+++ Excerpted data +++
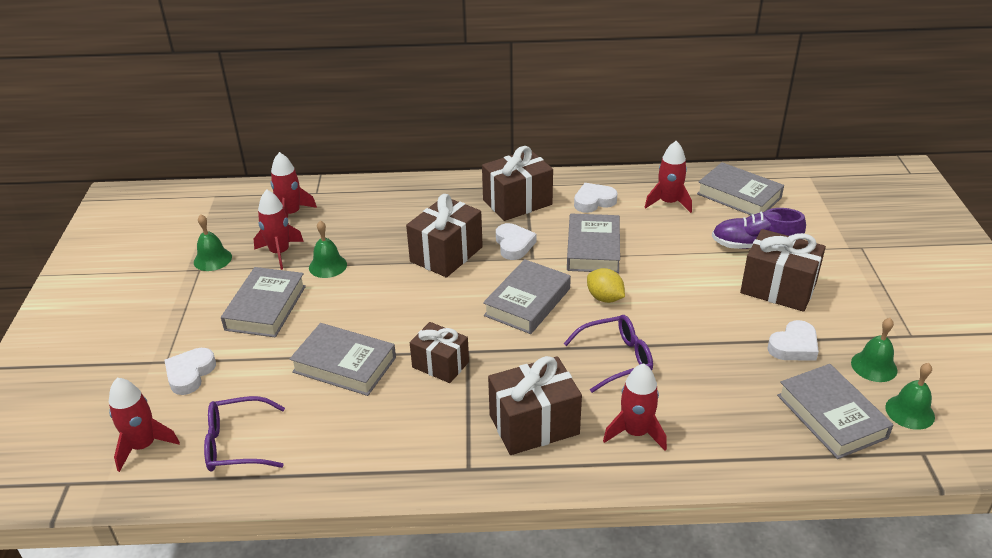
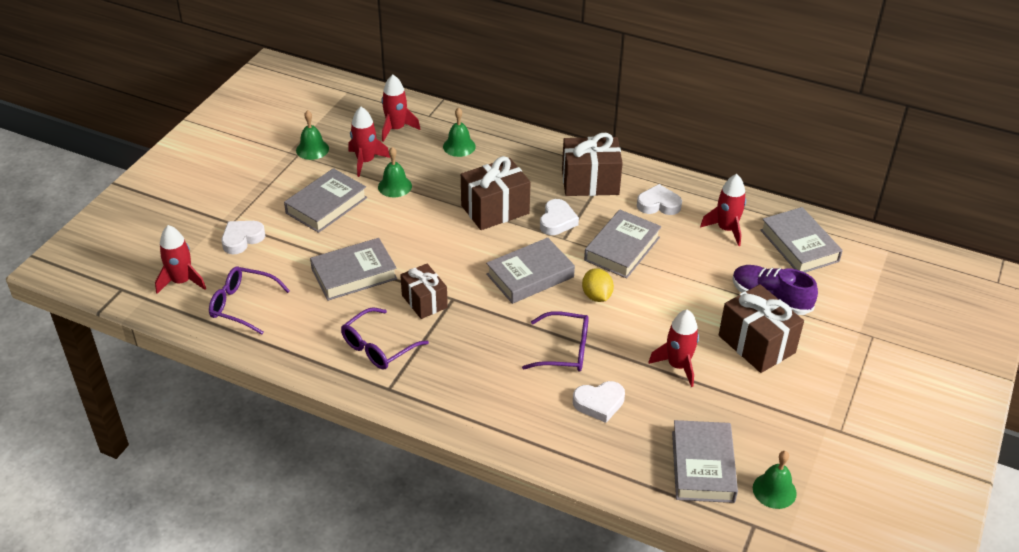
camera: 25 degrees right, 5 degrees up
grey book [289,323,396,396] -> grey book turned 75 degrees counterclockwise [310,238,397,301]
brown gift [488,356,582,455] -> none
red rocket [603,363,667,451] -> red rocket moved to [648,310,699,387]
white heart [768,320,819,361] -> white heart moved to [573,381,625,423]
green bell [851,318,898,382] -> green bell moved to [443,107,476,157]
none -> purple glasses [341,307,429,369]

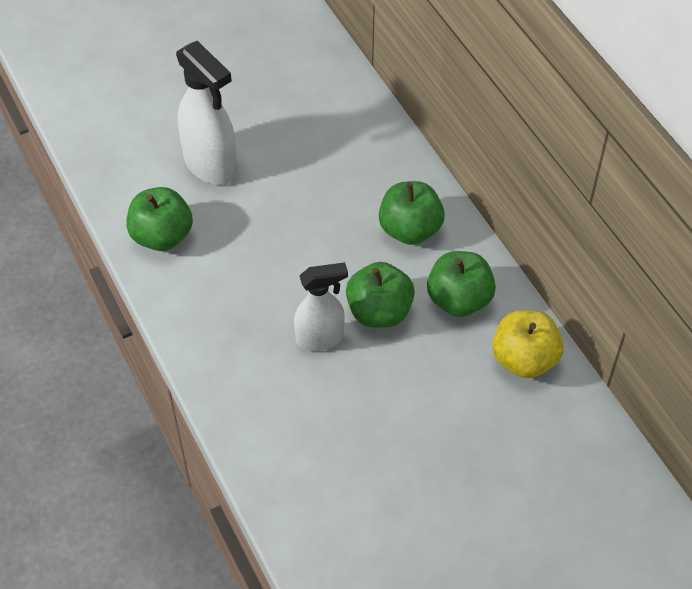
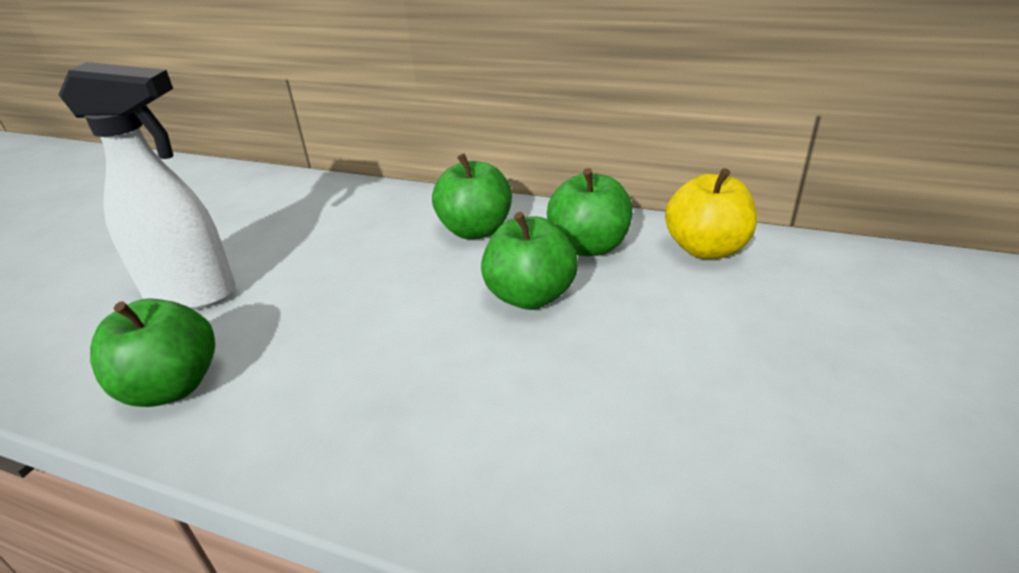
camera: 40 degrees left, 20 degrees down
white spray bottle [294,262,348,351] -> none

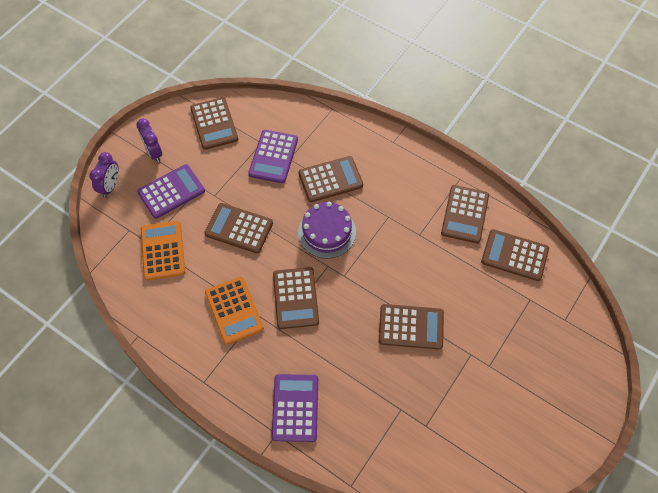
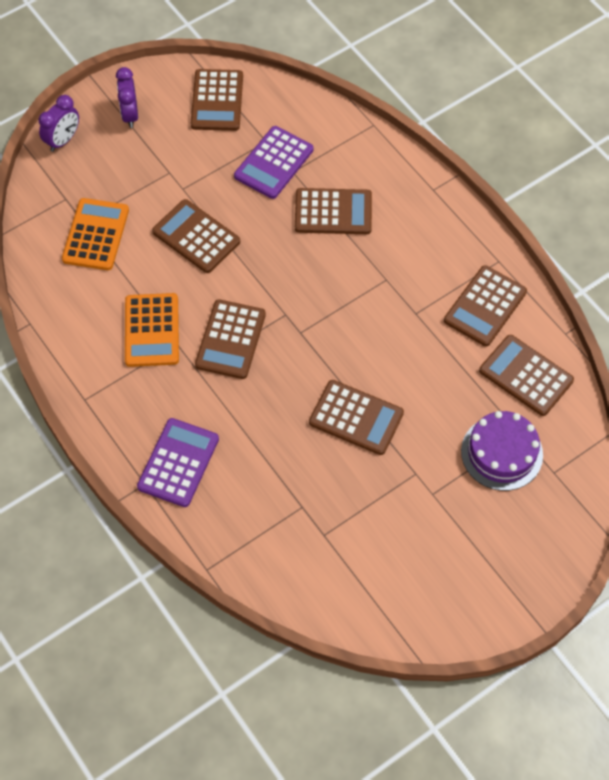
camera: 20 degrees right, 0 degrees up
purple calculator [137,164,205,219] -> none
purple cake [298,202,356,258] -> purple cake moved to [461,411,543,491]

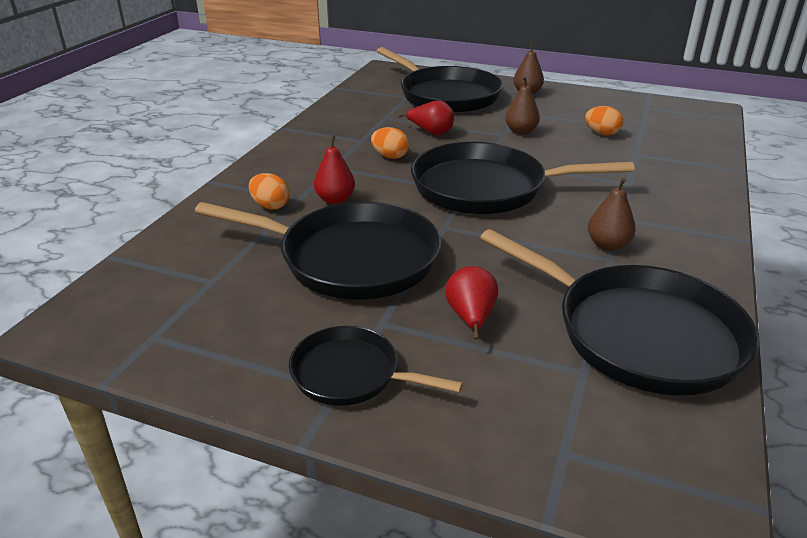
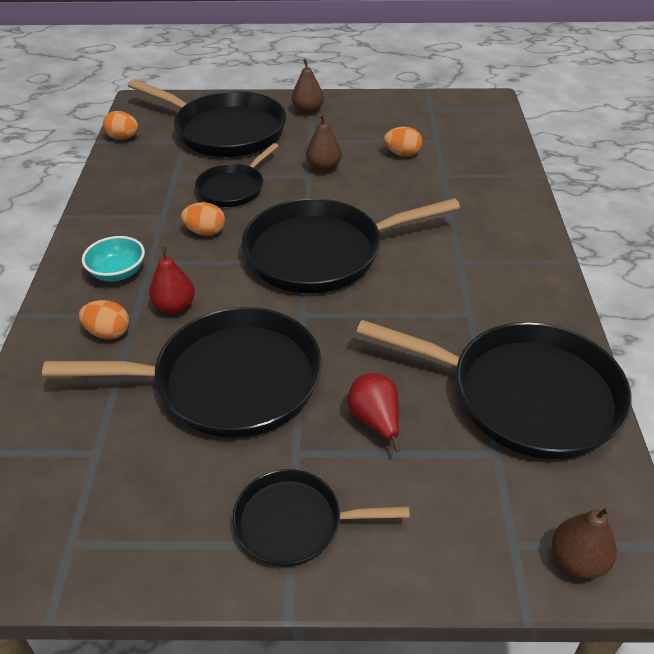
camera: 20 degrees left, 10 degrees up
red pear [398,100,454,135] -> black pan [195,143,279,207]
brown pear [588,178,636,251] -> brown pear moved to [552,507,617,579]
none -> turquoise bowl [82,236,145,282]
none -> orange egg [103,111,138,140]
+++
• [Your task]:
Count every line of the data above where "brown" appears, and give the total only.

• [Reply to the task]:
2